### TRY IT
Return, from the material below, each line in which "yellow" occurs.

### MATERIAL PROVIDED
■ ■ ■ ■
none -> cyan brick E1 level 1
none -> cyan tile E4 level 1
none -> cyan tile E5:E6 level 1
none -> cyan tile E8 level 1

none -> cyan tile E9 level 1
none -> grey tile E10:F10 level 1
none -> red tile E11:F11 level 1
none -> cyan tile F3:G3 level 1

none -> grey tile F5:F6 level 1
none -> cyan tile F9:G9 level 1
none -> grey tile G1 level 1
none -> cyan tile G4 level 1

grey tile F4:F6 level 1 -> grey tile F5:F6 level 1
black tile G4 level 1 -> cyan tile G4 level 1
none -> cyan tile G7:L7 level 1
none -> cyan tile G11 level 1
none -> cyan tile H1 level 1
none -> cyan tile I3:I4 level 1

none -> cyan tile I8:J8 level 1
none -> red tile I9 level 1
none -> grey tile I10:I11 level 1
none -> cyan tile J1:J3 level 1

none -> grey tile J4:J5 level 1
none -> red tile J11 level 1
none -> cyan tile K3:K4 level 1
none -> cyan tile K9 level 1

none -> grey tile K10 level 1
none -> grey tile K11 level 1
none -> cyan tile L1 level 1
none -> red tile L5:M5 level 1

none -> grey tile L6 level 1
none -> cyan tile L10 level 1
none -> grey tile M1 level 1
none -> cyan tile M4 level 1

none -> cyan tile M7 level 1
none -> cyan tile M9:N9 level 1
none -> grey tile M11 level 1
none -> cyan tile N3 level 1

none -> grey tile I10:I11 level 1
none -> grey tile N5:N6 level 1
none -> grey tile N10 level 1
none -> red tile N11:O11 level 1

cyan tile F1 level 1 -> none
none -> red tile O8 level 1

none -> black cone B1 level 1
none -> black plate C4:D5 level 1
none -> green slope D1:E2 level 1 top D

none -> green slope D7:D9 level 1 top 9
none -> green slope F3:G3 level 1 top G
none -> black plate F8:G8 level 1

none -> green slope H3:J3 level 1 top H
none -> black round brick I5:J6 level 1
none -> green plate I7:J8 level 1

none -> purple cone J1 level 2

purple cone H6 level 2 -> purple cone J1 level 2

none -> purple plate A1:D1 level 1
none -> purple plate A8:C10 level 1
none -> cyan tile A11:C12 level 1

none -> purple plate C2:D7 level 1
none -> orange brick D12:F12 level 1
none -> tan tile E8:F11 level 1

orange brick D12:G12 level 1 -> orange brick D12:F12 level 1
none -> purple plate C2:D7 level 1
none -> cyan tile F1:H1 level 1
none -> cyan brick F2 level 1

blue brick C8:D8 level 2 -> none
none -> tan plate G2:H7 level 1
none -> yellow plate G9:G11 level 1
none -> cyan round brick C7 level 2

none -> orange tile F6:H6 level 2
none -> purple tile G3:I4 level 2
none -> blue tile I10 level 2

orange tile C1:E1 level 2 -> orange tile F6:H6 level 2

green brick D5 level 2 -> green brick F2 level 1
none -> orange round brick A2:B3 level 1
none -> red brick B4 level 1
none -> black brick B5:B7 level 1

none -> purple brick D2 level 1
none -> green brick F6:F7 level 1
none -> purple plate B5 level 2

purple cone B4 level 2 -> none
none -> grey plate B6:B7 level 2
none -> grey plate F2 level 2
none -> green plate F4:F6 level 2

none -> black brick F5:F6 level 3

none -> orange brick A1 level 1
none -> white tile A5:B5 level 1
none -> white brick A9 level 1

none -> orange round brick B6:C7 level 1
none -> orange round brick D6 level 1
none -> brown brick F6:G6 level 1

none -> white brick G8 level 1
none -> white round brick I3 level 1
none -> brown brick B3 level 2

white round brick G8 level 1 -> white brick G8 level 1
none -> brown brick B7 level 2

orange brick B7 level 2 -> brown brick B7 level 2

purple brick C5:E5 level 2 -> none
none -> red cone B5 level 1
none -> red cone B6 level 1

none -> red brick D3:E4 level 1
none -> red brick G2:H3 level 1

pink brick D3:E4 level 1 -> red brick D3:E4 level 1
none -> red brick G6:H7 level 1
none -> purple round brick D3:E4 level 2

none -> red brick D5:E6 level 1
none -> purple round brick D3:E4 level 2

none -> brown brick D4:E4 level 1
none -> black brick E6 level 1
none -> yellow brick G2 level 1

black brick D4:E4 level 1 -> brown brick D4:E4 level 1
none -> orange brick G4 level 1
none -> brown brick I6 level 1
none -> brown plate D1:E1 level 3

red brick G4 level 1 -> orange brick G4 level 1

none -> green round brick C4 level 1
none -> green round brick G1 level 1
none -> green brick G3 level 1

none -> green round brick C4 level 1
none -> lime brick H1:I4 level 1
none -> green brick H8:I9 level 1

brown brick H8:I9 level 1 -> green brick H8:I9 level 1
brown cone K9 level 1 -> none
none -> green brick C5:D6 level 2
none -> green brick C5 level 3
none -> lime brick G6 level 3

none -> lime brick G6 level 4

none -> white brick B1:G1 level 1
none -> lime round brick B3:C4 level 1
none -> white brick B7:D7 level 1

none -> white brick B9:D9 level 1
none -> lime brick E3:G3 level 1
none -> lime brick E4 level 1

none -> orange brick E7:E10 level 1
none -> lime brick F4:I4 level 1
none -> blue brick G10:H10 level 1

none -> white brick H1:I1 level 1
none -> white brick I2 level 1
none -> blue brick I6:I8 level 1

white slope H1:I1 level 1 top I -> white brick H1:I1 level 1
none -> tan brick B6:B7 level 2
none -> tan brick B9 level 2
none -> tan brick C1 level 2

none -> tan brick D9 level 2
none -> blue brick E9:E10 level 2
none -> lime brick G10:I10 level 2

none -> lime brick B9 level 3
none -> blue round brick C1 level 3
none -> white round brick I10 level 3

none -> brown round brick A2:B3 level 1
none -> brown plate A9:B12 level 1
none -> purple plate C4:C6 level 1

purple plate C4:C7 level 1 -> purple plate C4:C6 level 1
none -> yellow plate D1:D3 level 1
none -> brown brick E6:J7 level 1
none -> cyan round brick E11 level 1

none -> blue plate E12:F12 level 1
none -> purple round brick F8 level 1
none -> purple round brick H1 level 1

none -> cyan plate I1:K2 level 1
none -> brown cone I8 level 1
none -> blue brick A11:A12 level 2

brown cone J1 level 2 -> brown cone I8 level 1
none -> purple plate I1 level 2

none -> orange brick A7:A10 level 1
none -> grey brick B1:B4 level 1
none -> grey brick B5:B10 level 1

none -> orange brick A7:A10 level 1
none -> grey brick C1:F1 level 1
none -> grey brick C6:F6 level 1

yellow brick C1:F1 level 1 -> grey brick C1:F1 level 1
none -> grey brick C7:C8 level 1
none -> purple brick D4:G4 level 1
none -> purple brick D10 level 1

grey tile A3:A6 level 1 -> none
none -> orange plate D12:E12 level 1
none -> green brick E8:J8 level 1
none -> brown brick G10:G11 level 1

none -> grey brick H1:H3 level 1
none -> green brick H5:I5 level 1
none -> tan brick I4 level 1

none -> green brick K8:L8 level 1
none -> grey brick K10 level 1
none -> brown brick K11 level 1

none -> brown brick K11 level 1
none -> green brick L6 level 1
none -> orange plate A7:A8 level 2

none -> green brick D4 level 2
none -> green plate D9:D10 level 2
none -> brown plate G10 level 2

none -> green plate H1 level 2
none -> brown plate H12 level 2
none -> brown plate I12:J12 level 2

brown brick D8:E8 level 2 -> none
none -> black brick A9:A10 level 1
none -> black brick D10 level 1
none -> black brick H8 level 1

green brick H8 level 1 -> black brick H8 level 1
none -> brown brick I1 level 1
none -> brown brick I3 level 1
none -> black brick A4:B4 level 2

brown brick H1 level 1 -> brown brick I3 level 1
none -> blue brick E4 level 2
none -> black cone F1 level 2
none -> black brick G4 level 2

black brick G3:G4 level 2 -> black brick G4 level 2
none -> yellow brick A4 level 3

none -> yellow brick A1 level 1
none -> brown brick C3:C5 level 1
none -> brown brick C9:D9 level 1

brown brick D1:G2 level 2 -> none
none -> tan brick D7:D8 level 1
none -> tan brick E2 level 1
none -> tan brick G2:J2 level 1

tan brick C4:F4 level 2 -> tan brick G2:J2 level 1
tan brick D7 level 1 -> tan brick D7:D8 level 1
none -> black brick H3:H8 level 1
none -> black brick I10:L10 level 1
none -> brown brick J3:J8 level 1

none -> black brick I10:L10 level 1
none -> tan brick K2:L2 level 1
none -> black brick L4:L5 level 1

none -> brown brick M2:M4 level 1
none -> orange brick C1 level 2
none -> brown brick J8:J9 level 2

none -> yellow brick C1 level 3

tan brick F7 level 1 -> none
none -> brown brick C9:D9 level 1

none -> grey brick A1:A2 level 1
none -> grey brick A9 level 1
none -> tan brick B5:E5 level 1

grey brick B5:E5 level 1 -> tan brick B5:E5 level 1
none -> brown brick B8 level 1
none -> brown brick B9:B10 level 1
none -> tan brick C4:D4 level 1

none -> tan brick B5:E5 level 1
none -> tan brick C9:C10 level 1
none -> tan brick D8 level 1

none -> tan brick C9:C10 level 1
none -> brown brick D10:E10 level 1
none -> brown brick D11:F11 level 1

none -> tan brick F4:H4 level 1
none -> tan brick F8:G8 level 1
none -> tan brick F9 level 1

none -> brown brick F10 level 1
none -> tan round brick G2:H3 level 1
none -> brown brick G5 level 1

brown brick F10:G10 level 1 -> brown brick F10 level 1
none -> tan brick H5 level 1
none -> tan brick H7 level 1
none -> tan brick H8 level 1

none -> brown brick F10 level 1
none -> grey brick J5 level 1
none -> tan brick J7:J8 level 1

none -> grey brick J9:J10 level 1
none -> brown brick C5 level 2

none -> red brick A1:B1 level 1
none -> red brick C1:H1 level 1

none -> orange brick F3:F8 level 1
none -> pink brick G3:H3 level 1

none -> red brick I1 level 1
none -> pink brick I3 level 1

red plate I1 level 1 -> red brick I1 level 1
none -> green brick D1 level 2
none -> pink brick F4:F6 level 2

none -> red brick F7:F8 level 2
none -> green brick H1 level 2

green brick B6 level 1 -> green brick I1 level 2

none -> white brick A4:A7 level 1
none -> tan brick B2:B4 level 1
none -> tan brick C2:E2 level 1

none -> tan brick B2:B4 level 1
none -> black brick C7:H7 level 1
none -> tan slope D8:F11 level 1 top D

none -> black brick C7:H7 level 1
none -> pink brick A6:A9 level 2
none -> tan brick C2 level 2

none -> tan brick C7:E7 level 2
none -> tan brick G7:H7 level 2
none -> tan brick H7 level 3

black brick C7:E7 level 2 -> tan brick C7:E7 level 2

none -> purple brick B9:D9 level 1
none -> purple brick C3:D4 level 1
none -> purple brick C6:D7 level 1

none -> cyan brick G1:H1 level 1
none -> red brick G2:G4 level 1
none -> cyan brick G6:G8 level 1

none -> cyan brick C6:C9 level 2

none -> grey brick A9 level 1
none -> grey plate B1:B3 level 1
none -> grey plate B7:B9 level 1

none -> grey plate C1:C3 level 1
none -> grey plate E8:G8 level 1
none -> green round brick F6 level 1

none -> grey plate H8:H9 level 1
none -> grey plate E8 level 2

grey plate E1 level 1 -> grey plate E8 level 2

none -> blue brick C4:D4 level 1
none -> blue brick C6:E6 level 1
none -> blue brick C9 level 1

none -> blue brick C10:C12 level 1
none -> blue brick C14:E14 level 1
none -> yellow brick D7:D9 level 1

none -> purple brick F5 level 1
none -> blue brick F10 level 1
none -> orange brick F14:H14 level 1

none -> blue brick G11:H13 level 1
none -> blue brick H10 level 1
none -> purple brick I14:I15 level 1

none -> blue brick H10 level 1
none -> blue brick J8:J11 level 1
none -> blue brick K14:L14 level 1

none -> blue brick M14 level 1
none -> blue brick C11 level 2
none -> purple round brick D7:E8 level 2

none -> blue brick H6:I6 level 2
■ ■ ■ ■
### WORKED SOLUTION
none -> yellow plate G9:G11 level 1
none -> yellow brick G2 level 1
none -> yellow plate D1:D3 level 1
yellow brick C1:F1 level 1 -> grey brick C1:F1 level 1
none -> yellow brick A4 level 3
none -> yellow brick A1 level 1
none -> yellow brick C1 level 3
none -> yellow brick D7:D9 level 1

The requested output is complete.